**What you will do:**
Apart from the pictures, output all of the records exactly.

Materials provided: Begin

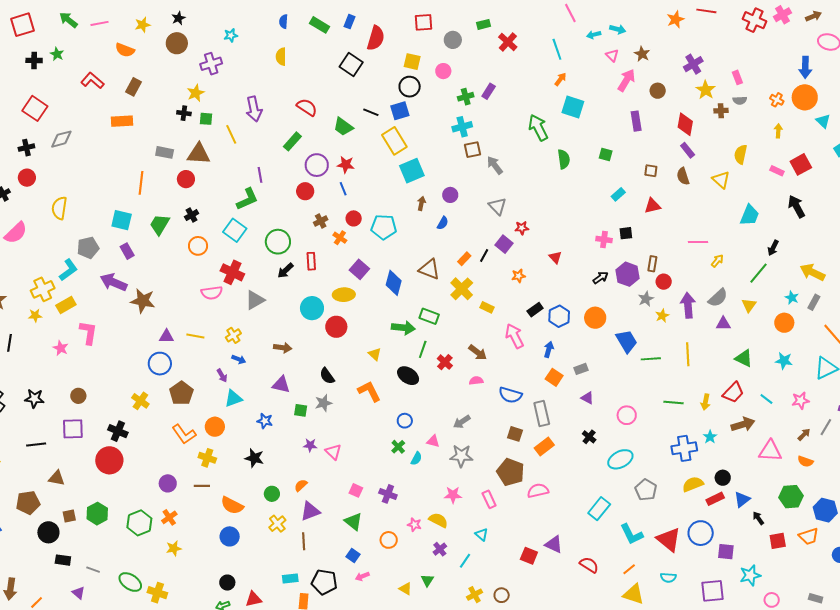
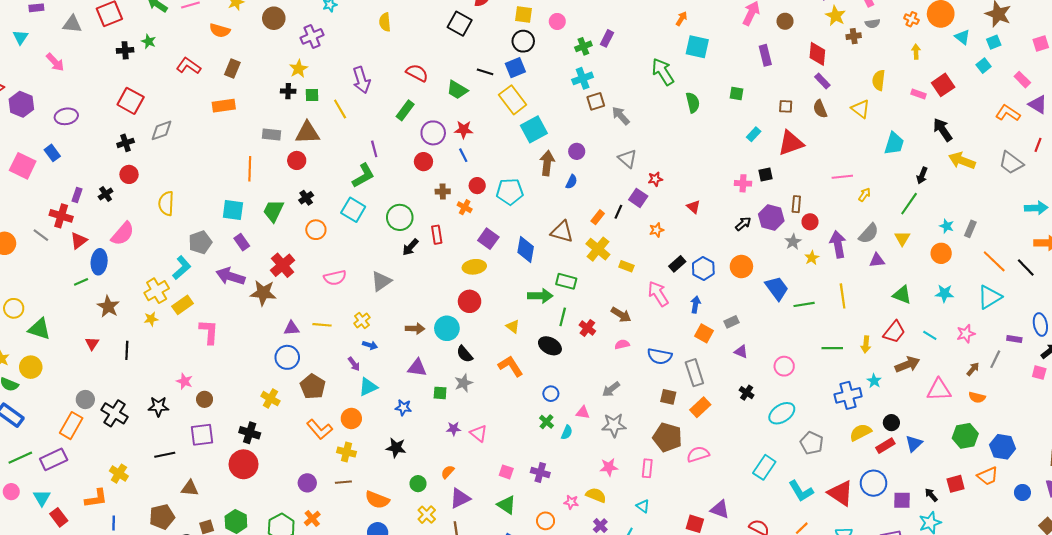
brown arrow: (421, 203) -> (547, 163), size x1.6
red triangle: (652, 206) -> (791, 143), size x1.5
brown cross: (321, 221) -> (443, 191), turned 32
red cross: (232, 272) -> (283, 265), moved, turned 30
yellow arrow: (812, 272) -> (962, 161), moved
cyan circle: (312, 308) -> (447, 328), moved
pink star: (61, 348) -> (184, 381), moved
pink rectangle: (489, 499) -> (647, 468), turned 36
black arrow: (758, 518) -> (931, 495), moved

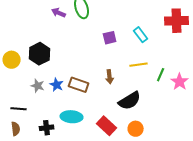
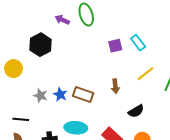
cyan rectangle: (141, 35) -> (138, 43), moved
black hexagon: (40, 54) -> (41, 45), moved
yellow line: (139, 65) -> (145, 74), turned -30
black semicircle: (130, 101) -> (136, 111), size x0.7

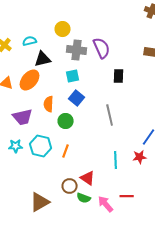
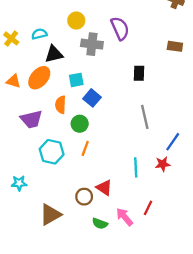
purple semicircle: (102, 48) -> (120, 28), moved
cyan square: (73, 76) -> (76, 80), moved
gray line: (110, 115) -> (145, 117), moved
cyan star: (16, 146) -> (19, 183), moved
orange line: (66, 151) -> (85, 148), moved
red line: (127, 196) -> (148, 208), turned -64
green semicircle: (84, 198) -> (100, 224), moved

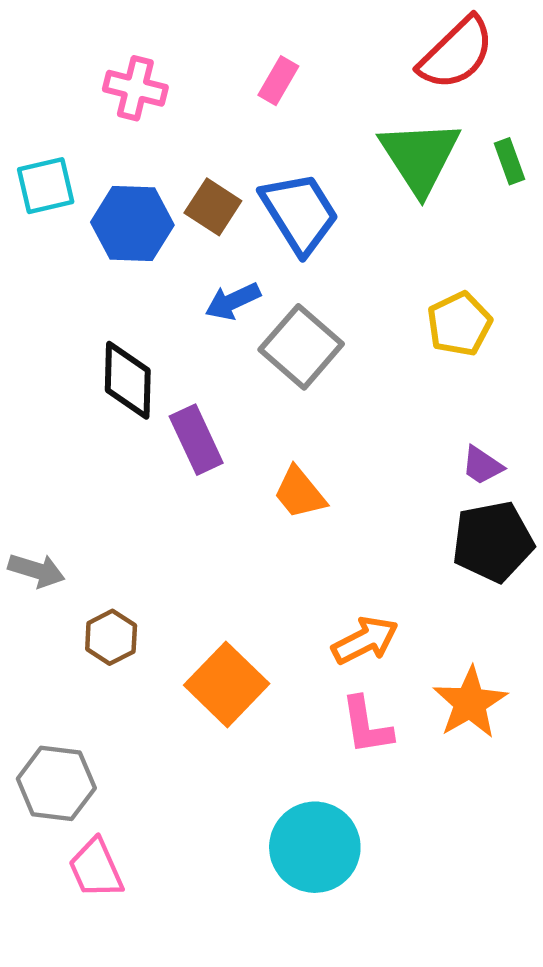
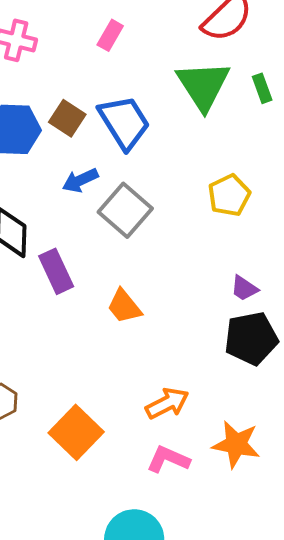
orange star: (470, 703) -> (236, 444), turned -30
pink L-shape: (367, 726) -> (168, 459), turned 123

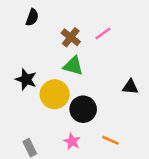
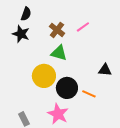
black star: (26, 79) -> (21, 34), moved
orange line: (110, 140) -> (89, 94), moved
pink star: (72, 141) -> (58, 114), size x1.5

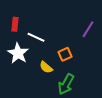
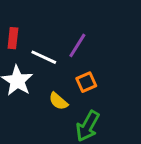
purple line: (88, 29) -> (77, 45), moved

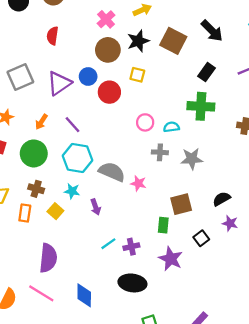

Materials provided: End

**Answer to the exercise:**
brown arrow: (421, 203) -> (547, 163), size x1.6
red triangle: (652, 206) -> (791, 143), size x1.5
brown cross: (321, 221) -> (443, 191), turned 32
red cross: (232, 272) -> (283, 265), moved, turned 30
yellow arrow: (812, 272) -> (962, 161), moved
cyan circle: (312, 308) -> (447, 328), moved
pink star: (61, 348) -> (184, 381), moved
pink rectangle: (489, 499) -> (647, 468), turned 36
black arrow: (758, 518) -> (931, 495), moved

cyan rectangle: (141, 35) -> (138, 43), moved
black hexagon: (40, 54) -> (41, 45), moved
yellow line: (139, 65) -> (145, 74), turned -30
black semicircle: (130, 101) -> (136, 111), size x0.7

purple semicircle: (102, 48) -> (120, 28), moved
cyan square: (73, 76) -> (76, 80), moved
gray line: (110, 115) -> (145, 117), moved
cyan star: (16, 146) -> (19, 183), moved
orange line: (66, 151) -> (85, 148), moved
red line: (127, 196) -> (148, 208), turned -64
green semicircle: (84, 198) -> (100, 224), moved

orange star: (470, 703) -> (236, 444), turned -30
pink L-shape: (367, 726) -> (168, 459), turned 123

black star: (26, 79) -> (21, 34), moved
orange line: (110, 140) -> (89, 94), moved
pink star: (72, 141) -> (58, 114), size x1.5

purple line: (88, 29) -> (77, 45), moved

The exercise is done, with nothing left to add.